-- Start of Recorded data --

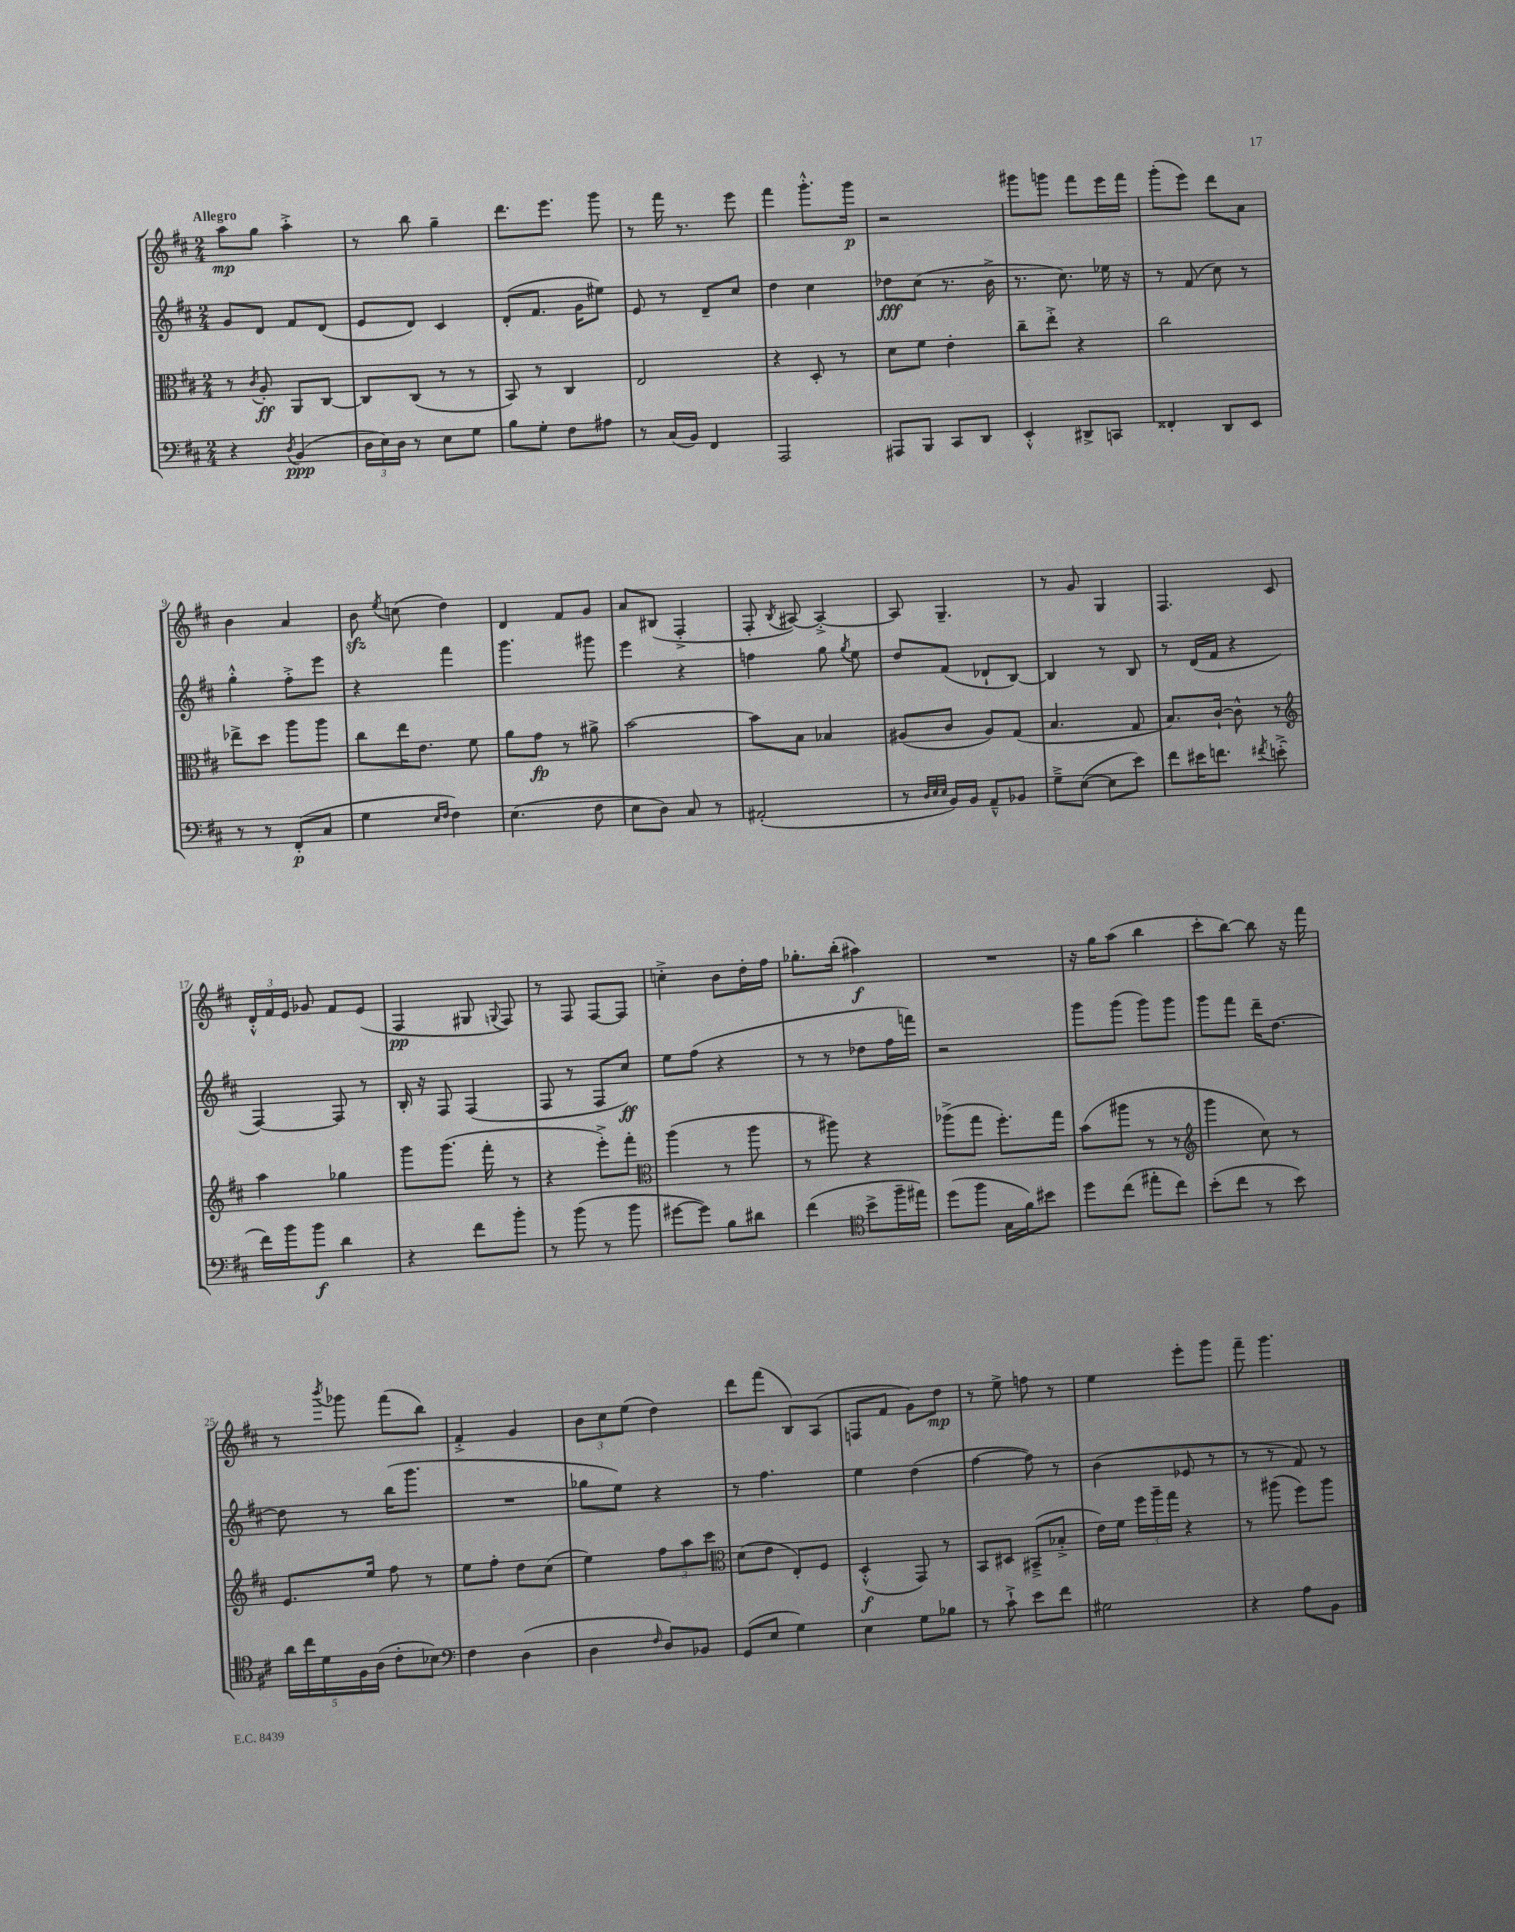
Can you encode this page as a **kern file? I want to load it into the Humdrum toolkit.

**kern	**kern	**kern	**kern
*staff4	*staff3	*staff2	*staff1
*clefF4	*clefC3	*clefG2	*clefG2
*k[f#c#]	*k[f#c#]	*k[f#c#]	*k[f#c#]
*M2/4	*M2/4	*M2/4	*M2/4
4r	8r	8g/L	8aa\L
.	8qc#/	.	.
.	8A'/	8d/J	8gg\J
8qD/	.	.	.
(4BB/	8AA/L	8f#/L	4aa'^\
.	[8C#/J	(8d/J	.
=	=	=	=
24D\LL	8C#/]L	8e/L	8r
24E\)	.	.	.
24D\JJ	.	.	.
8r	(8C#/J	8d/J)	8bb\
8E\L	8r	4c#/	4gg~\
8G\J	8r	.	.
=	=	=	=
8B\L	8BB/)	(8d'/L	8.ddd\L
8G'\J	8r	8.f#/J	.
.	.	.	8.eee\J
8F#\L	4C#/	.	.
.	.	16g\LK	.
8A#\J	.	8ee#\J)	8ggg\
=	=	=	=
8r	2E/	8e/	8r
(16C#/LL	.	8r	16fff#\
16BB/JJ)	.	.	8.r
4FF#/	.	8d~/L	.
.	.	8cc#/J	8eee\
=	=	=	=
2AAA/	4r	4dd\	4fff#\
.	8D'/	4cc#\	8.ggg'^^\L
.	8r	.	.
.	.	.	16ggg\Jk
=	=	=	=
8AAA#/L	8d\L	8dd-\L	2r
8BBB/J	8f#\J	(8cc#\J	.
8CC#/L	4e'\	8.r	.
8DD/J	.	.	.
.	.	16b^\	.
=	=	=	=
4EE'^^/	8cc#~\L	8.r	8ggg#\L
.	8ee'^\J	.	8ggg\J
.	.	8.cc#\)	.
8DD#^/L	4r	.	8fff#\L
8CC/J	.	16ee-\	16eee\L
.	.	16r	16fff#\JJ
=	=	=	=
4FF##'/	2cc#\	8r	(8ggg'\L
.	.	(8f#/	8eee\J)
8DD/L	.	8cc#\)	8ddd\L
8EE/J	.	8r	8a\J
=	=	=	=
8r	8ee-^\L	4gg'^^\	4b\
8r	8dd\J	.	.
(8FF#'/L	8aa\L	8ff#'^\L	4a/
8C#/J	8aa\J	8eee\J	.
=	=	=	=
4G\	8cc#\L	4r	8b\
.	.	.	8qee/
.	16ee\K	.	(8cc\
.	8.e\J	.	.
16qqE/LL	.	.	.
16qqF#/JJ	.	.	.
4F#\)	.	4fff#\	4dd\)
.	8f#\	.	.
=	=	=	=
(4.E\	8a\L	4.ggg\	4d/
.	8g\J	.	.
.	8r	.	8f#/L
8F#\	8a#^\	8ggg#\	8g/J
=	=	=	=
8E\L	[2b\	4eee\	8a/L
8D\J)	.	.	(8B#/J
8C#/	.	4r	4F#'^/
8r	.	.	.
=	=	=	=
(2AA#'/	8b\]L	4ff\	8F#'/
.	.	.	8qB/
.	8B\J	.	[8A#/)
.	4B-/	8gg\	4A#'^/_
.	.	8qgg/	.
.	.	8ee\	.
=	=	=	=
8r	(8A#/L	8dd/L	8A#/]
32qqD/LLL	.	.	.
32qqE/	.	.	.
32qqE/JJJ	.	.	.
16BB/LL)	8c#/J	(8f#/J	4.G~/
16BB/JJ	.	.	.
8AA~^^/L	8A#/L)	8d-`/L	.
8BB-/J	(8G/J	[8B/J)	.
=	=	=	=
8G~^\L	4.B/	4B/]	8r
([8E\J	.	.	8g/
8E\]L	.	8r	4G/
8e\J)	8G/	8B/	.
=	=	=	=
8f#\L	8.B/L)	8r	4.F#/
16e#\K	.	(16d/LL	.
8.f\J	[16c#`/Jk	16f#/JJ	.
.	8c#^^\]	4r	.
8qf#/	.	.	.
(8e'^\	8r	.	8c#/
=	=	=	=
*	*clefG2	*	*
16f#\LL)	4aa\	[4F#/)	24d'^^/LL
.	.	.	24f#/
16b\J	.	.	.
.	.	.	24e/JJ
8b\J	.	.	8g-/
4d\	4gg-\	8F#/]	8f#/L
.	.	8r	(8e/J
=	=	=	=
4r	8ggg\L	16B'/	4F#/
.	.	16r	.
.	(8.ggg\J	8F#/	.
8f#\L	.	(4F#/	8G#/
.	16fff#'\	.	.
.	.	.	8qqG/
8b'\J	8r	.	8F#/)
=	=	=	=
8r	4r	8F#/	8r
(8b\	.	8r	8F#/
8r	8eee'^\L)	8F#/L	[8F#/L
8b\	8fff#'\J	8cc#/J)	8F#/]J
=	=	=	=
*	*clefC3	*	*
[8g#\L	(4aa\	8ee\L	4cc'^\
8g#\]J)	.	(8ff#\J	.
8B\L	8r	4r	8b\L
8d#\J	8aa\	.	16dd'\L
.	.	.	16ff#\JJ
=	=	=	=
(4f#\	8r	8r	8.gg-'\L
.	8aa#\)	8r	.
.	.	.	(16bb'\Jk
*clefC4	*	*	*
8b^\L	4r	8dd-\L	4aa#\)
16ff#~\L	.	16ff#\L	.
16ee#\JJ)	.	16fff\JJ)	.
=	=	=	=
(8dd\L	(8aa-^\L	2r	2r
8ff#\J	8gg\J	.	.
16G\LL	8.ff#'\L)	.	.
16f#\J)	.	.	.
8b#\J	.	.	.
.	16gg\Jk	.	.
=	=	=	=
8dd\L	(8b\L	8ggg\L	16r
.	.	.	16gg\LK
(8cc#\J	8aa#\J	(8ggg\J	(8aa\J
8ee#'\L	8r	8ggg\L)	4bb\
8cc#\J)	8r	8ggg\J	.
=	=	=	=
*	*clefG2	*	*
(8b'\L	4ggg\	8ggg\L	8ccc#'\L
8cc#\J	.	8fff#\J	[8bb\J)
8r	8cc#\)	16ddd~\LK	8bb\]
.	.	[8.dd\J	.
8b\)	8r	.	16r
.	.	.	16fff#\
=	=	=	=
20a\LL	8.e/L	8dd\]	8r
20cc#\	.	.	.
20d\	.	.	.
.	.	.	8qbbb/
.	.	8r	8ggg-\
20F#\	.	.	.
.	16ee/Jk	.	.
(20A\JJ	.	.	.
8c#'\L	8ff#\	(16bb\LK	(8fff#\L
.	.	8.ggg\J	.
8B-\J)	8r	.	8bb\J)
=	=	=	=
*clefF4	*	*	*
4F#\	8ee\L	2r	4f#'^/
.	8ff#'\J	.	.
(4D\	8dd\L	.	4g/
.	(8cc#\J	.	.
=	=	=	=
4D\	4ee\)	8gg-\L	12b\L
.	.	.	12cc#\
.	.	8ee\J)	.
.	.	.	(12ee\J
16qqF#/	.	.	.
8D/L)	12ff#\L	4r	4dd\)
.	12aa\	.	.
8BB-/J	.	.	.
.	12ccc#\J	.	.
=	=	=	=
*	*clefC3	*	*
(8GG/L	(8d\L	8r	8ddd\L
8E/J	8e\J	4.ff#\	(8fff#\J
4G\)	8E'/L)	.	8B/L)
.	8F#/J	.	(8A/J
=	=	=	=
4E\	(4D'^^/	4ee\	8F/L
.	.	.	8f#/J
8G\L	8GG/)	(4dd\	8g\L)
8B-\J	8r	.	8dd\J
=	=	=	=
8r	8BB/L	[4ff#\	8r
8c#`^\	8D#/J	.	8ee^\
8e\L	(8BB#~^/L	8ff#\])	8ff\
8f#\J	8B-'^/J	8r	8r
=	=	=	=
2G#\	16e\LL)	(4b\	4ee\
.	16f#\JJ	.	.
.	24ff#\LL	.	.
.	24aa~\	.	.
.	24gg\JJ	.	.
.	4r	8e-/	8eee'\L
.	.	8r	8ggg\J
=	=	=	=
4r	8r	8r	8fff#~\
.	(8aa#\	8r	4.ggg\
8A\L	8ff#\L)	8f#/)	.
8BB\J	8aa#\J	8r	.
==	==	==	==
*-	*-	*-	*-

-- End of Recorded data --

**What you will do:**
Copy each line of the listing above that contains the string "kern".

**Task solution:**
Can you encode this page as a **kern file? I want to load it into the Humdrum toolkit.
**kern	**kern	**kern	**kern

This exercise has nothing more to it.